**Task requirements:**
Scan the material for the word "domino", then return every line where it appears.

**Data supplied:**
----------------

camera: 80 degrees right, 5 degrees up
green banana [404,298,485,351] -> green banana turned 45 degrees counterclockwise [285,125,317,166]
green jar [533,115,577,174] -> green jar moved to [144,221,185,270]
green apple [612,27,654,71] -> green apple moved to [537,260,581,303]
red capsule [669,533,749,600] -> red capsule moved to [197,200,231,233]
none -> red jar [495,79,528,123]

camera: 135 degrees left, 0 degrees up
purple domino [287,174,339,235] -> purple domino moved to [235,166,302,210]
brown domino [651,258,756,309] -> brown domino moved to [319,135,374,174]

----------------

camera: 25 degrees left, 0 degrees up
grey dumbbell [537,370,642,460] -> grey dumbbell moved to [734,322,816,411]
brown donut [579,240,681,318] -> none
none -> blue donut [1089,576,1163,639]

----------------

**Finished task:**
purple domino [287,174,339,235] -> purple domino moved to [235,166,302,210]
brown domino [651,258,756,309] -> brown domino moved to [319,135,374,174]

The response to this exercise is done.